*Task to carry out*. Please transcribe the data below exactly. Leave the pictures out.

___ Given records

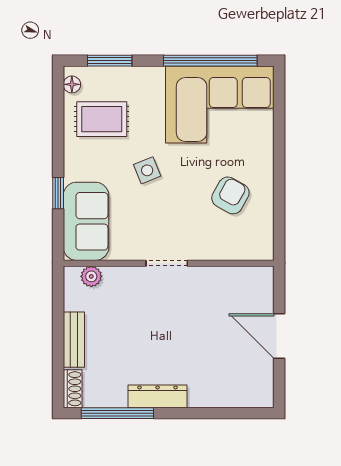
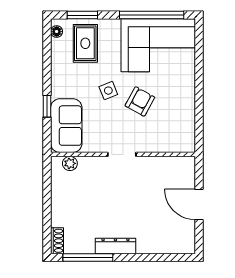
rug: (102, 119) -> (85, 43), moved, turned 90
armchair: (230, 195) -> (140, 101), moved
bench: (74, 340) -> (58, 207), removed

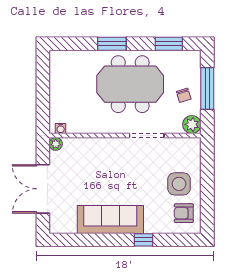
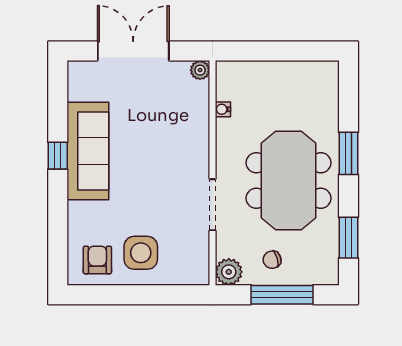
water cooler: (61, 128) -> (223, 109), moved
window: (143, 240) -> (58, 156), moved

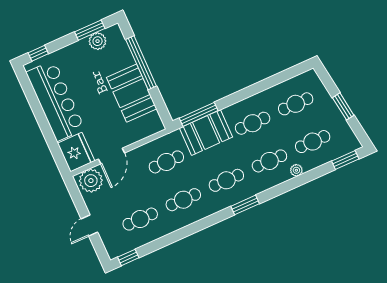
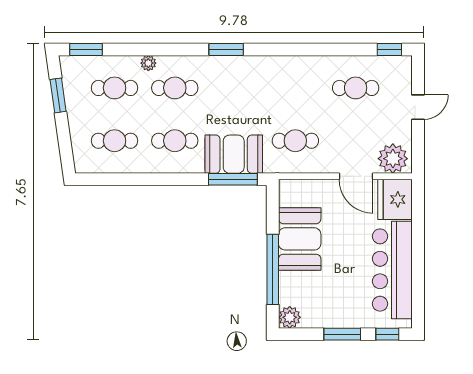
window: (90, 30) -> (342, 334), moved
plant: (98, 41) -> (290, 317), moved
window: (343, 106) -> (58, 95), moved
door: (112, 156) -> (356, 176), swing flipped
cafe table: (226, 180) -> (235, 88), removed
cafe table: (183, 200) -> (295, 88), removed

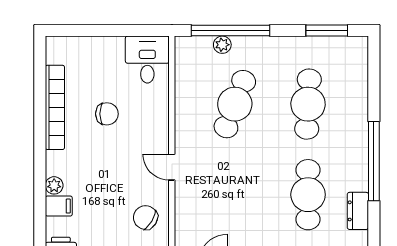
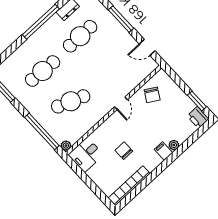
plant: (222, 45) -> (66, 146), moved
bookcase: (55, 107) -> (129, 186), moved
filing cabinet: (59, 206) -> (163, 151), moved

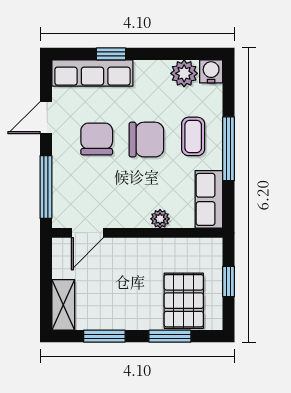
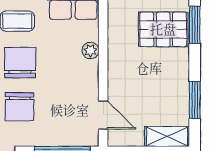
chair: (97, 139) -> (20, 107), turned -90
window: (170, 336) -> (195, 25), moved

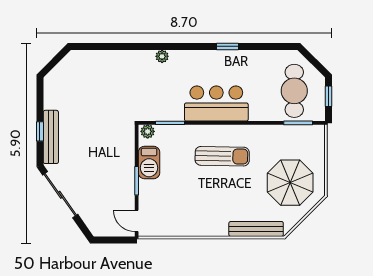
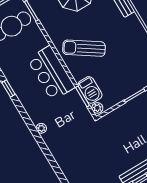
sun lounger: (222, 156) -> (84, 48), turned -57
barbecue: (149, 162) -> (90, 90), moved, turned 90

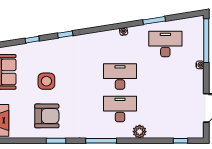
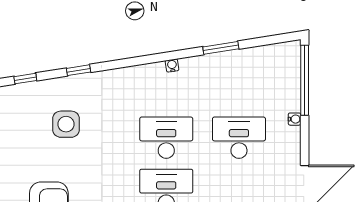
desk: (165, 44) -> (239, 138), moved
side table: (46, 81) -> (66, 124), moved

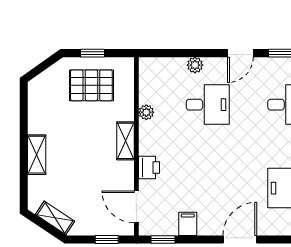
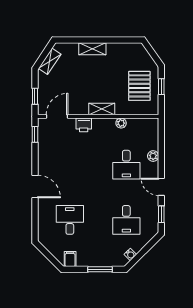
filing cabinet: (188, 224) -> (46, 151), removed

______

*Response area*.
rug: (102, 119) -> (85, 43), moved, turned 90
armchair: (230, 195) -> (140, 101), moved
bench: (74, 340) -> (58, 207), removed

water cooler: (61, 128) -> (223, 109), moved
window: (143, 240) -> (58, 156), moved

window: (90, 30) -> (342, 334), moved
plant: (98, 41) -> (290, 317), moved
window: (343, 106) -> (58, 95), moved
door: (112, 156) -> (356, 176), swing flipped
cafe table: (226, 180) -> (235, 88), removed
cafe table: (183, 200) -> (295, 88), removed

plant: (222, 45) -> (66, 146), moved
bookcase: (55, 107) -> (129, 186), moved
filing cabinet: (59, 206) -> (163, 151), moved

chair: (97, 139) -> (20, 107), turned -90
window: (170, 336) -> (195, 25), moved

sun lounger: (222, 156) -> (84, 48), turned -57
barbecue: (149, 162) -> (90, 90), moved, turned 90

desk: (165, 44) -> (239, 138), moved
side table: (46, 81) -> (66, 124), moved

filing cabinet: (188, 224) -> (46, 151), removed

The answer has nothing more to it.